### DATA RECORDS
◇ ◇ ◇ ◇ ◇

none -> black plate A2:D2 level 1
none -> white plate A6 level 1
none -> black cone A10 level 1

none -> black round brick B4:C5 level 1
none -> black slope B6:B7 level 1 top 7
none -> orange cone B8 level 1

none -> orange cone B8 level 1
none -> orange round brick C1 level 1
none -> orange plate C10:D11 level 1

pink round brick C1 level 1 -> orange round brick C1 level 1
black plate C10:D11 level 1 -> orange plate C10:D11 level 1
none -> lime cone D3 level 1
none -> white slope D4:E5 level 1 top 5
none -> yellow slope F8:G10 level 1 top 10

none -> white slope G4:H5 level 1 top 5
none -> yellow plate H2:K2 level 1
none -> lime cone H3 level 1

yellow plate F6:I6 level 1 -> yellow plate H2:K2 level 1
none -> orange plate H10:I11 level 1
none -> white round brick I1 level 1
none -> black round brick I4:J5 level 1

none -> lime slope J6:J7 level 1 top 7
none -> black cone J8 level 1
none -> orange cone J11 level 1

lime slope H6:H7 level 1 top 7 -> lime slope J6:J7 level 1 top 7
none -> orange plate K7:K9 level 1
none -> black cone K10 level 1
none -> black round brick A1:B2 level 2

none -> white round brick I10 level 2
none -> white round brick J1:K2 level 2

◇ ◇ ◇ ◇ ◇

### TASK TO CARRY OUT
Count lines above containing "brick" and report only the total.

### COMPLETED TASK
8